▸ **Requirements**
Could you copy out every one of the records below word for word, leaving out the pictures?
# START OF Stored records
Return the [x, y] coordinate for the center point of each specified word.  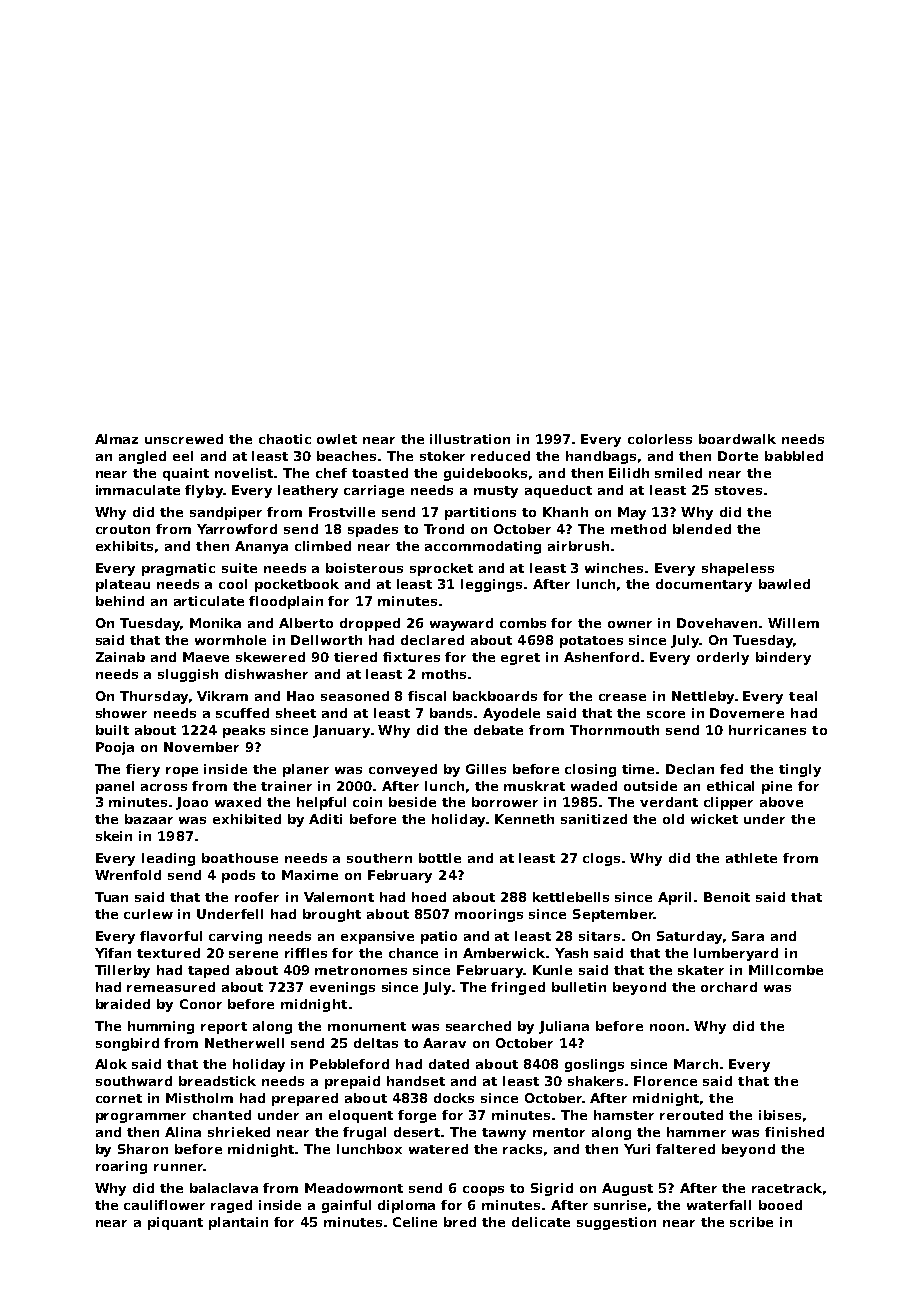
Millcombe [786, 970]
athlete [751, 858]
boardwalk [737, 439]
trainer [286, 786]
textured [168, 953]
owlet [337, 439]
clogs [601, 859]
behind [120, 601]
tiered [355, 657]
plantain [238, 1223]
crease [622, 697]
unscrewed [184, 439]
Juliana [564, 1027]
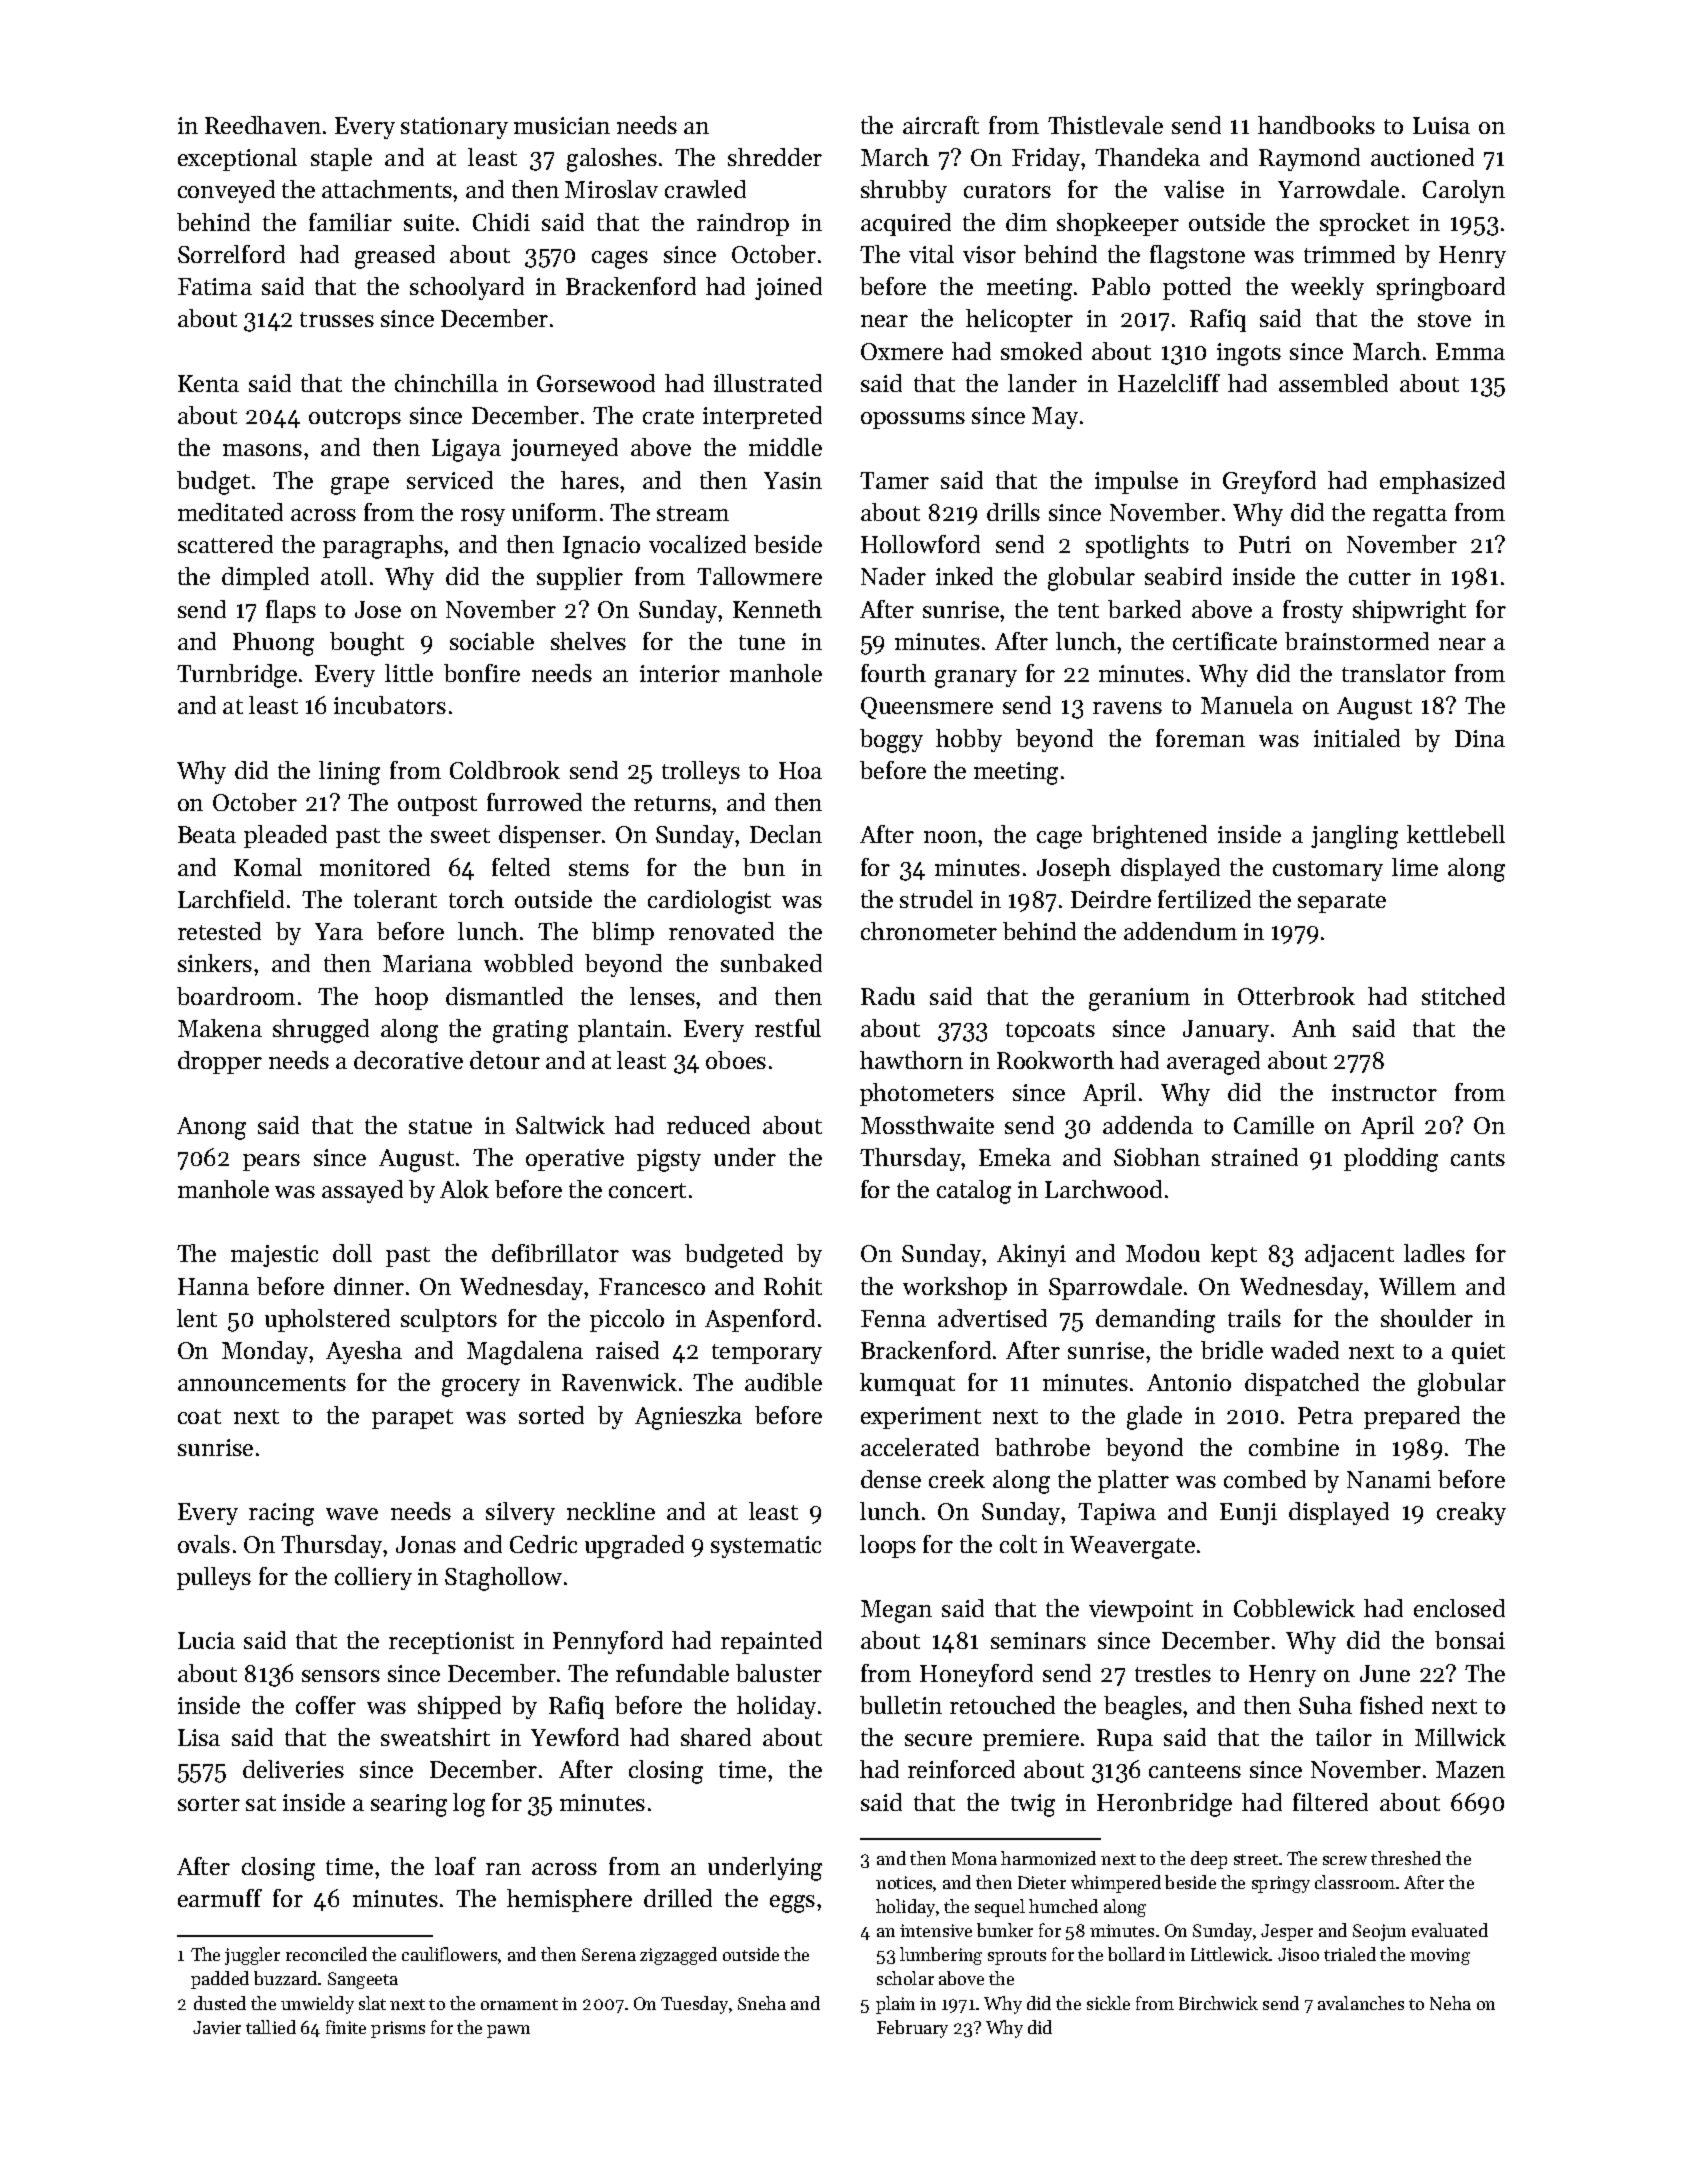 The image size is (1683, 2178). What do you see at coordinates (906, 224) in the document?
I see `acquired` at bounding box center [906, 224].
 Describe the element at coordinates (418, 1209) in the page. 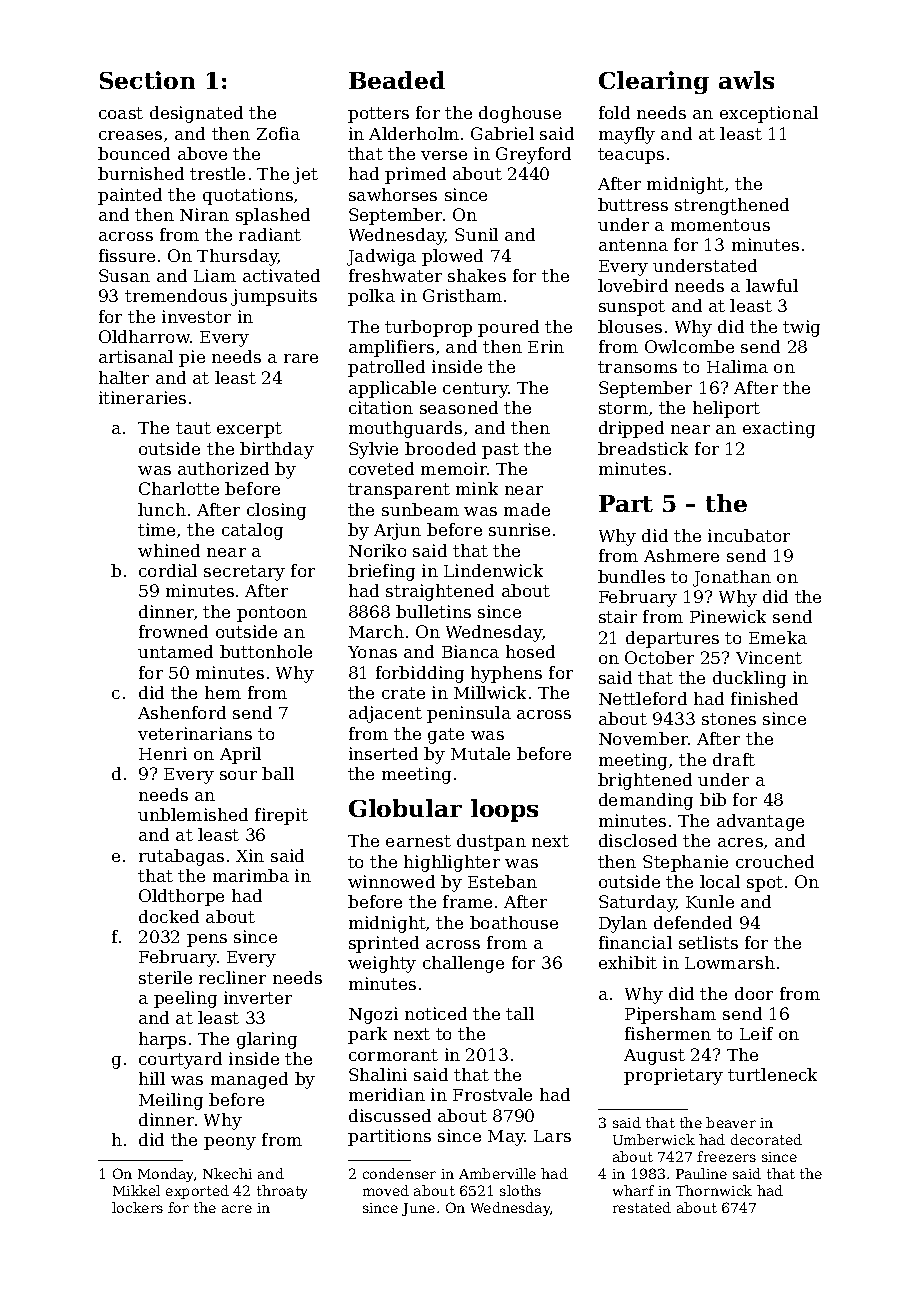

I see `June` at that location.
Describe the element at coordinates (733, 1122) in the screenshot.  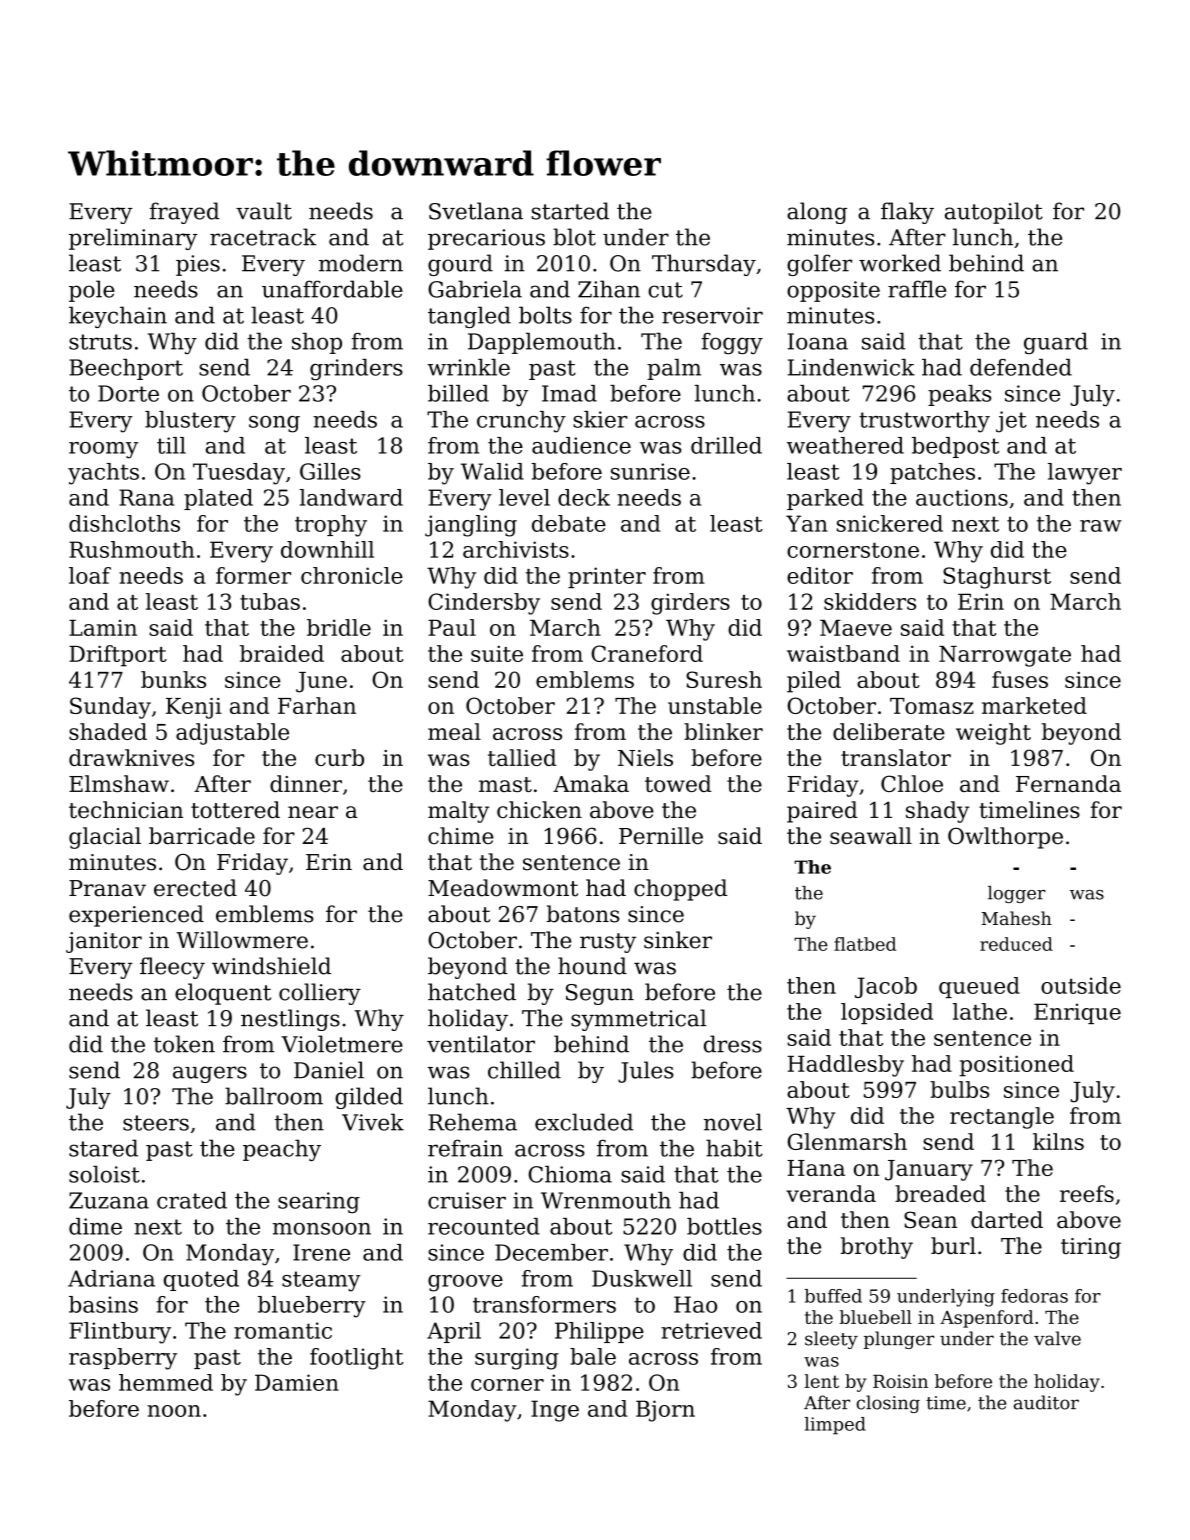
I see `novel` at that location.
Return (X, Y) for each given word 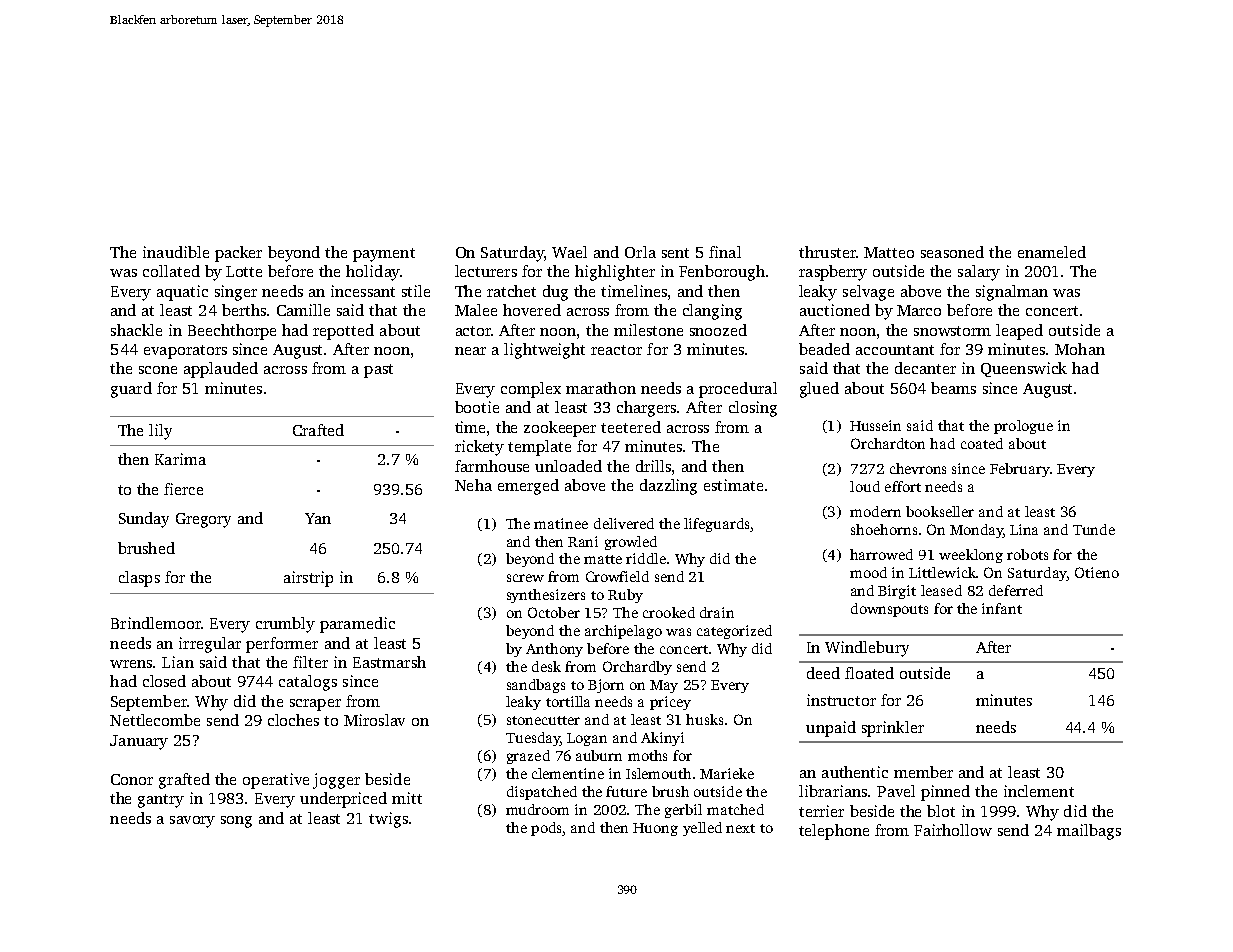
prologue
# END OF Stored records
▸ **Solution for this task**
Return the [x, y] coordinate for the center point of each specified word.  
Millcombe [786, 970]
athlete [751, 858]
boardwalk [737, 439]
trainer [286, 786]
textured [168, 953]
owlet [337, 439]
clogs [601, 859]
behind [120, 601]
tiered [355, 657]
plantain [238, 1223]
crease [622, 697]
unscrewed [184, 439]
Juliana [564, 1027]
 The image size is (1683, 2178). What do you see at coordinates (906, 224) in the document?
I see `acquired` at bounding box center [906, 224].
 Describe the element at coordinates (418, 1209) in the page. 

I see `June` at that location.
Describe the element at coordinates (733, 1122) in the screenshot.  
I see `novel` at that location.
Return (X, Y) for each given word 
prologue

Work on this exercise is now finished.